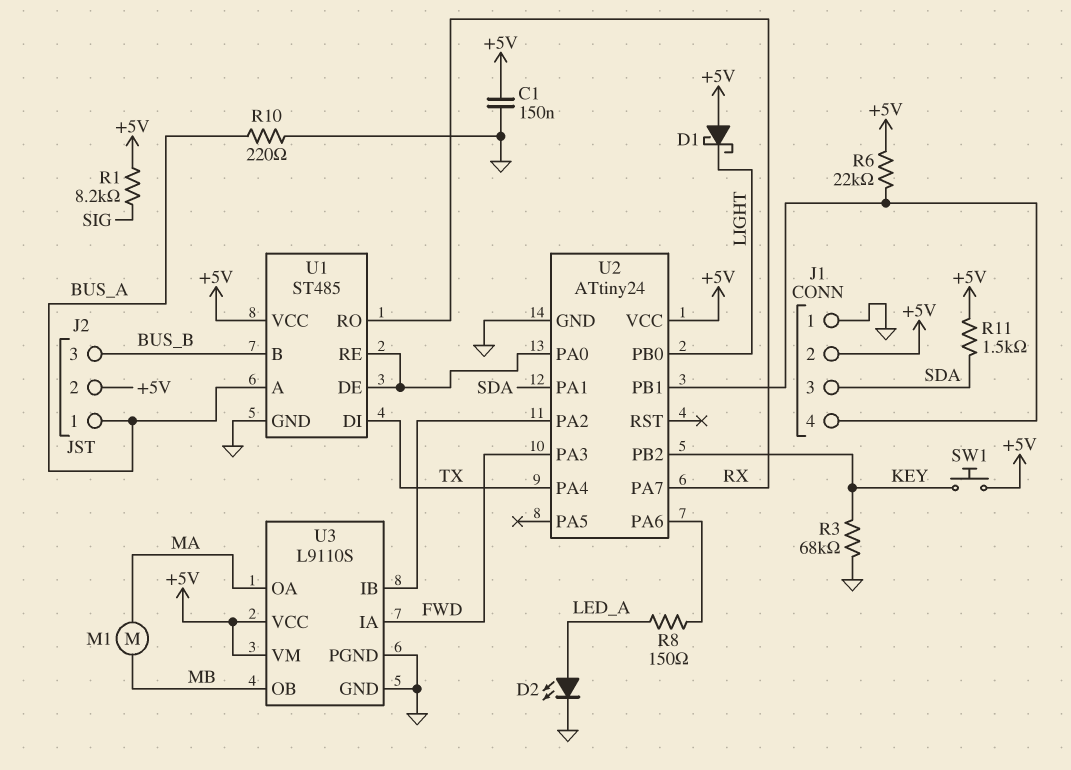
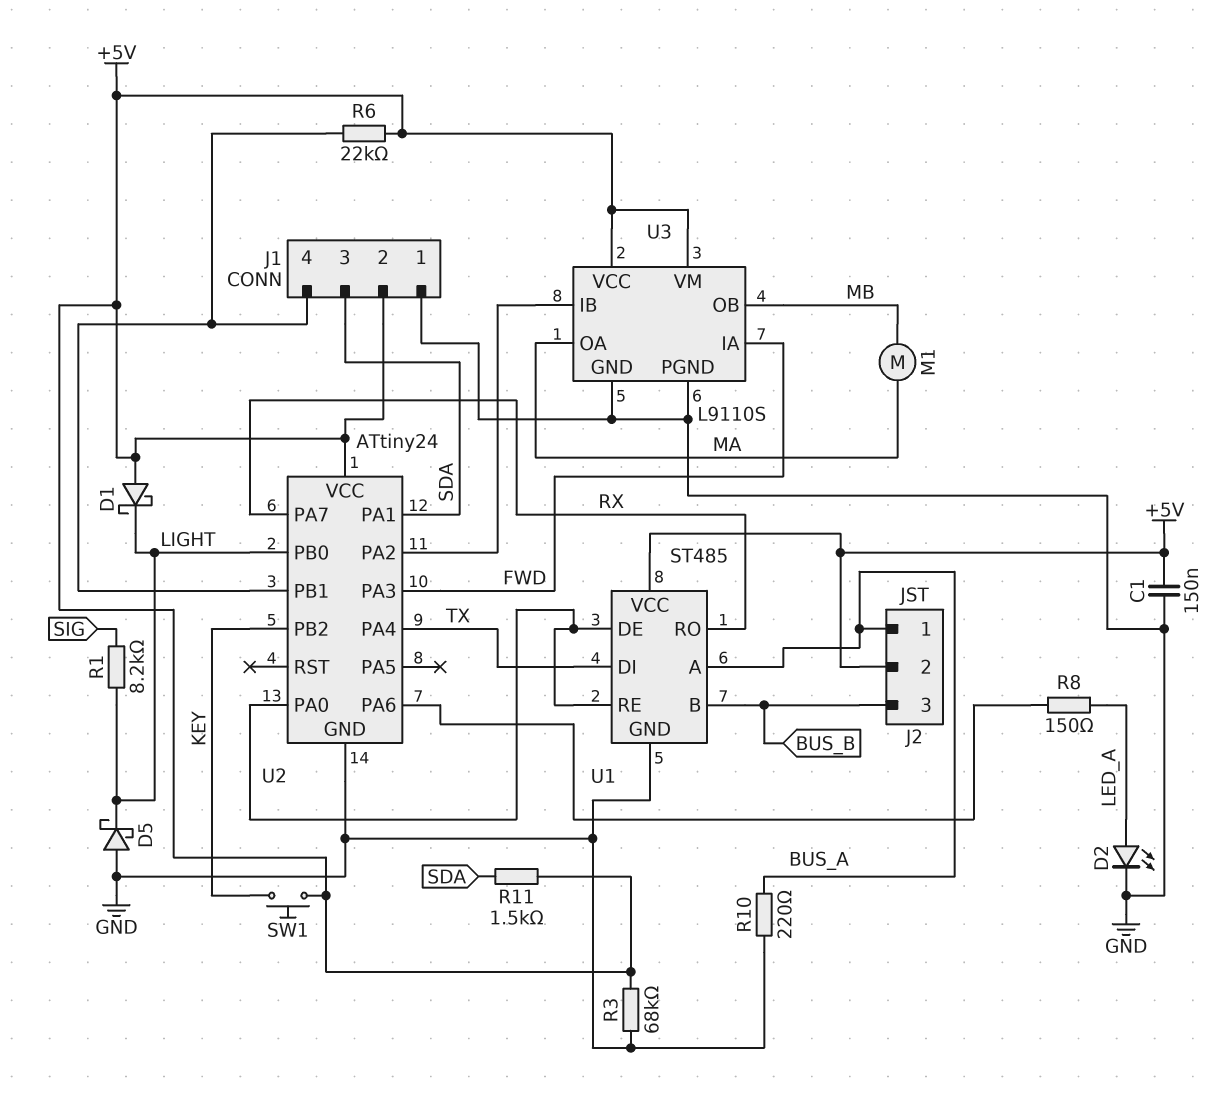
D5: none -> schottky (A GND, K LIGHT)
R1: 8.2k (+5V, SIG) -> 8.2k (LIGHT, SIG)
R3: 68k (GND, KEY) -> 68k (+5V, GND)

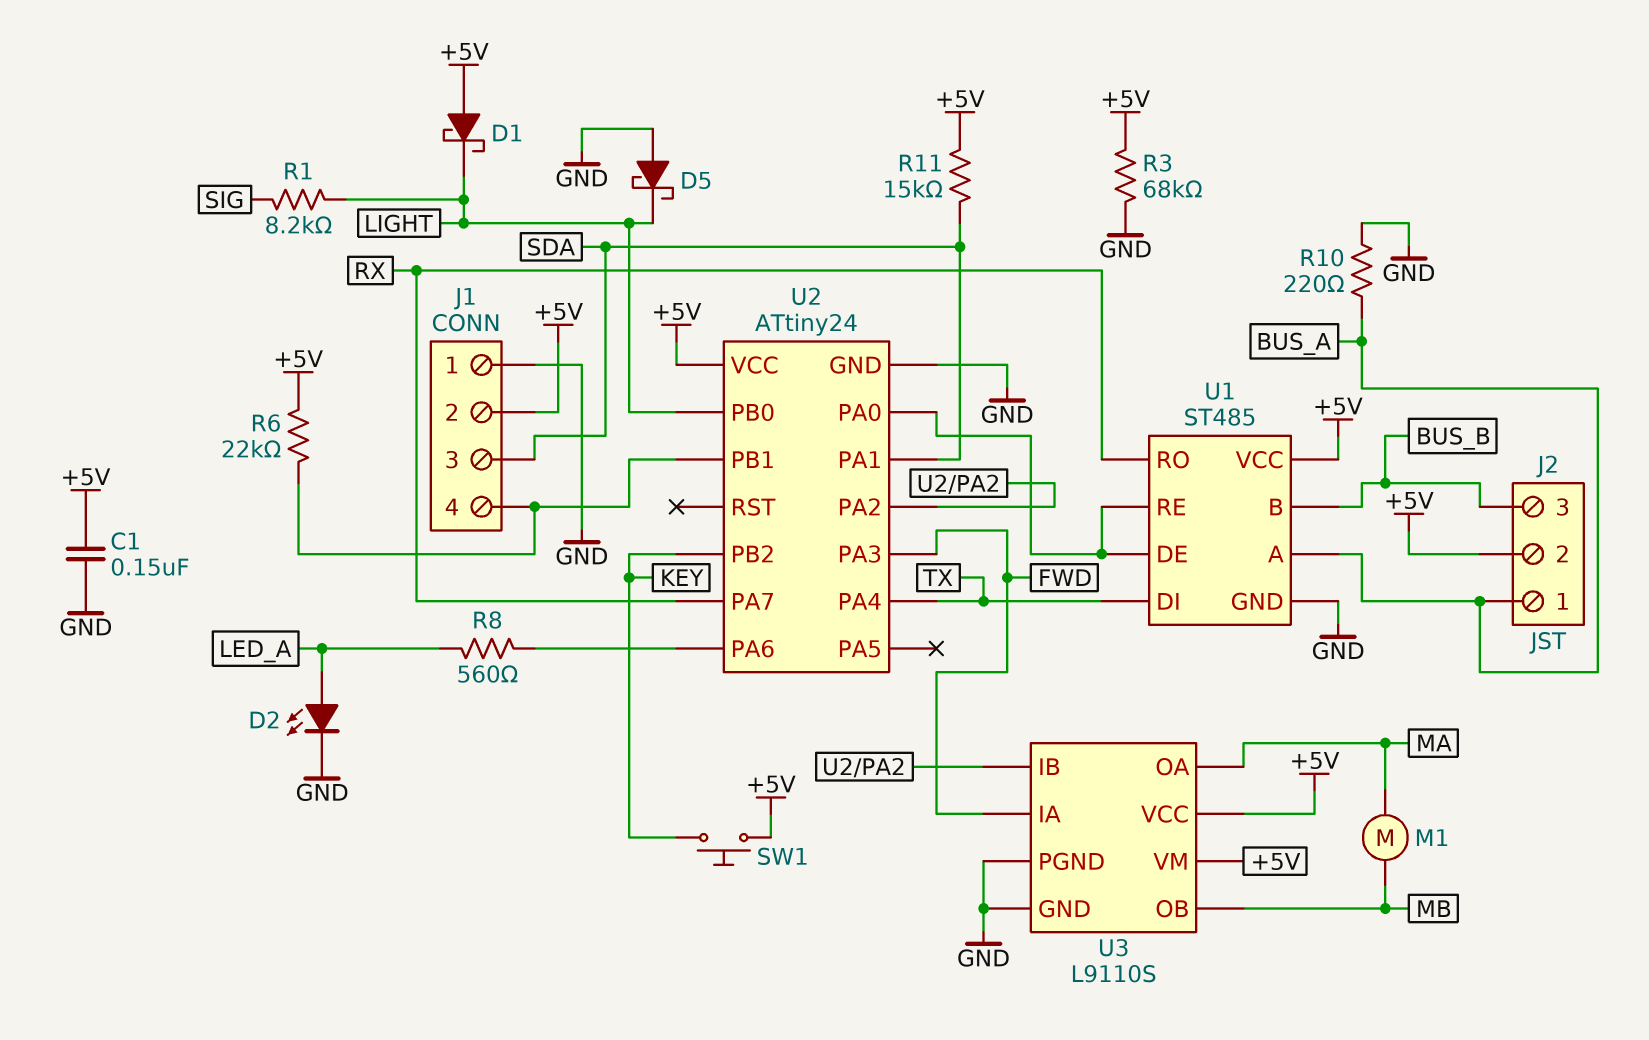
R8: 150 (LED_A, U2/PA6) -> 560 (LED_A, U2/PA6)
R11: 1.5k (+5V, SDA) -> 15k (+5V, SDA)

********

• _EXERCISE AIM_:
Please output an exact repetition of the lines from the line containing "R1: 8.2k (+5V, SIG) -> 8.2k (LIGHT, SIG)" to the end of the records, both included, with no pictures and no additional text.

• _OUTPUT OF THE TASK_:
R1: 8.2k (+5V, SIG) -> 8.2k (LIGHT, SIG)
R3: 68k (GND, KEY) -> 68k (+5V, GND)

R8: 150 (LED_A, U2/PA6) -> 560 (LED_A, U2/PA6)
R11: 1.5k (+5V, SDA) -> 15k (+5V, SDA)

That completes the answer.